**ENTRIES:**
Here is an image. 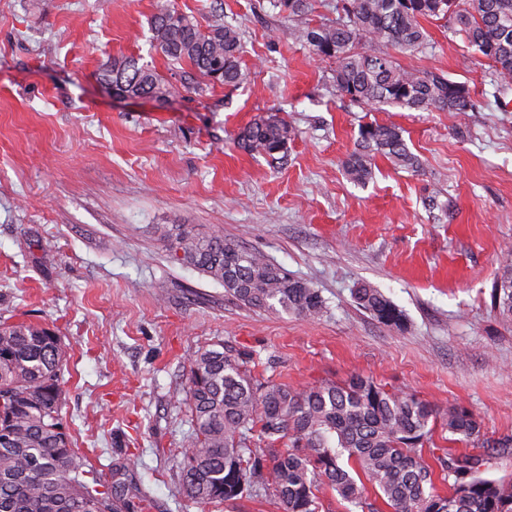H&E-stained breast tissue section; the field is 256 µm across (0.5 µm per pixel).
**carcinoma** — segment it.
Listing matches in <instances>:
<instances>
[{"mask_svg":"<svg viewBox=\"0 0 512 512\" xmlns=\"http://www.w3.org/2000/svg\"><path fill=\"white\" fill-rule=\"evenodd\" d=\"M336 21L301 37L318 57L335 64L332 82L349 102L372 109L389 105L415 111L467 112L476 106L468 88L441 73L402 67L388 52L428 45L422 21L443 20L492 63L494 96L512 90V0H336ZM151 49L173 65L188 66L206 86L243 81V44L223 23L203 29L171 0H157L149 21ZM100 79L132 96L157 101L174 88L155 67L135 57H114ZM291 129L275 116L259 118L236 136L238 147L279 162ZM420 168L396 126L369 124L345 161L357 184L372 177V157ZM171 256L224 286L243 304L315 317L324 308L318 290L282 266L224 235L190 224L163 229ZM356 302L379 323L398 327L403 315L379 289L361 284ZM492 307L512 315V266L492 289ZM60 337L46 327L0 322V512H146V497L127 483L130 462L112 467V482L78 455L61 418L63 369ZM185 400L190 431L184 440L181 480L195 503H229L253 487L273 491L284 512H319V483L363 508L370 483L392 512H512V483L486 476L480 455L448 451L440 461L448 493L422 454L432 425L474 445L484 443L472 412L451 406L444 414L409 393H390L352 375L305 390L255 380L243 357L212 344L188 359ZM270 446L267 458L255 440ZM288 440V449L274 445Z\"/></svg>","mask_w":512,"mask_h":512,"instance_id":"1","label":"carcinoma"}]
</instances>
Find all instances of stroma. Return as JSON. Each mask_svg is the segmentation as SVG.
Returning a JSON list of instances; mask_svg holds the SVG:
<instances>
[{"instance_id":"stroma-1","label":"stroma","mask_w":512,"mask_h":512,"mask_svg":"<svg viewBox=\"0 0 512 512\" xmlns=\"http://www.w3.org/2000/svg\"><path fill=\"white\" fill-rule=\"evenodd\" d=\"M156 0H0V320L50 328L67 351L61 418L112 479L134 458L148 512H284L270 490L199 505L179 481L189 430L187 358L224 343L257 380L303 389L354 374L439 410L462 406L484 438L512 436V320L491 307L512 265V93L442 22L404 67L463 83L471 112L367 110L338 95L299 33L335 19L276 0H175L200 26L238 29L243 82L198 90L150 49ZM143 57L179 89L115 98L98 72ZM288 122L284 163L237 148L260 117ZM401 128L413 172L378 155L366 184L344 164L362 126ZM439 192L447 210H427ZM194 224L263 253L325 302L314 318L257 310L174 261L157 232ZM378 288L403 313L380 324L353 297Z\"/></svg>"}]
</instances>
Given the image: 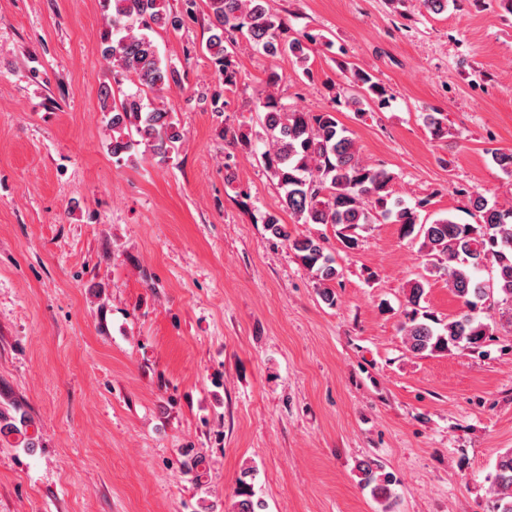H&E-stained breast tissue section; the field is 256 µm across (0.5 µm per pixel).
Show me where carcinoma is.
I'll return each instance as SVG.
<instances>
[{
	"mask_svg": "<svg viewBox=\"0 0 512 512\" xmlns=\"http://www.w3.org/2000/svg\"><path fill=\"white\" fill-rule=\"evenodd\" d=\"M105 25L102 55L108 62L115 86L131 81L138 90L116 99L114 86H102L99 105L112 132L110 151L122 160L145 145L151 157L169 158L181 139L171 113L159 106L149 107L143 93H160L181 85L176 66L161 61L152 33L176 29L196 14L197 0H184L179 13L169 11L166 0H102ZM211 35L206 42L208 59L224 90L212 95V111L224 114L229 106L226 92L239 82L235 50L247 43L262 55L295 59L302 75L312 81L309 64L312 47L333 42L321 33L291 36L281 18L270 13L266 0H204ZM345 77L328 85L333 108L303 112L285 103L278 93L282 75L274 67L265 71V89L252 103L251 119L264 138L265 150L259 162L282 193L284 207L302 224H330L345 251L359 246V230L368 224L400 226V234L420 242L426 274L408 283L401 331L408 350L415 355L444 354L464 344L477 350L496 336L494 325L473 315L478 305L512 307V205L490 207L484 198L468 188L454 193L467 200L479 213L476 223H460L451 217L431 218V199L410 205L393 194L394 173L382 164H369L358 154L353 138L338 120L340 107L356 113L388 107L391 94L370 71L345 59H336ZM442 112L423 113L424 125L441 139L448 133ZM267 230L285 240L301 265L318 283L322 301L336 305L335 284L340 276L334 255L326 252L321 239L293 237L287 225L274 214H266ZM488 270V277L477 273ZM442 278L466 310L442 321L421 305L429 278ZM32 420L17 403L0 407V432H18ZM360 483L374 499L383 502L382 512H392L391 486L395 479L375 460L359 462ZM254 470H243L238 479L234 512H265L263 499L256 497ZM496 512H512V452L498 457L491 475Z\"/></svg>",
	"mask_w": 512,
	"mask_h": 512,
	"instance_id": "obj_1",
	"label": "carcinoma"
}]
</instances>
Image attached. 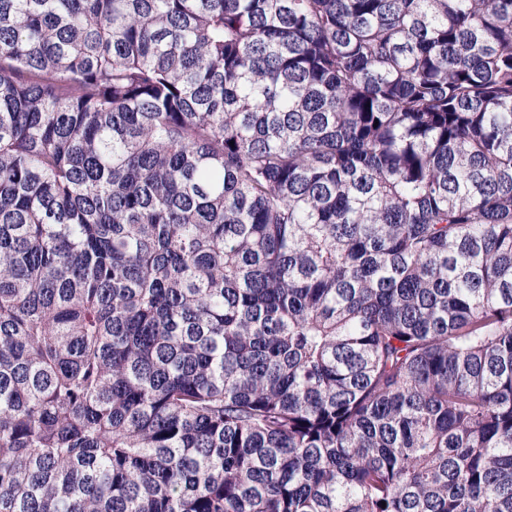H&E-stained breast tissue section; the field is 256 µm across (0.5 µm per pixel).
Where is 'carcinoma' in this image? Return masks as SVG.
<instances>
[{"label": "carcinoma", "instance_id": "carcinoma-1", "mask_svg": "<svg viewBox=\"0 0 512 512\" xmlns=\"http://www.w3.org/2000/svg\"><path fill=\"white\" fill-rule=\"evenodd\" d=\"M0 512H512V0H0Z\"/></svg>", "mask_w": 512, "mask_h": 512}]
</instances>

**PROBLEM:** In the entries above, identify every line with the string "stroma".

**FULL OUTPUT:**
Find all instances of stroma. Return as JSON. Each mask_svg is the segmentation as SVG.
[{"instance_id":"stroma-1","label":"stroma","mask_w":512,"mask_h":512,"mask_svg":"<svg viewBox=\"0 0 512 512\" xmlns=\"http://www.w3.org/2000/svg\"><path fill=\"white\" fill-rule=\"evenodd\" d=\"M156 0H0V320L50 328L67 351L61 418L112 479L134 458L148 512H284L270 490L199 505L179 481L189 430L187 358L224 343L257 380L303 389L354 374L439 410L462 406L484 438L512 436V320L491 307L512 265V93L442 22L404 67L463 83L471 112L367 110L338 95L299 33L335 19L276 0H175L200 26L238 29L243 82L198 90L150 49ZM143 57L179 89L115 98L98 72ZM288 122L284 163L237 148L260 117ZM401 128L413 172L378 155L366 184L344 164L362 126ZM439 192L447 210H427ZM194 224L263 253L325 302L314 318L257 310L174 261L157 232ZM378 288L403 313L380 324L353 297Z\"/></svg>"}]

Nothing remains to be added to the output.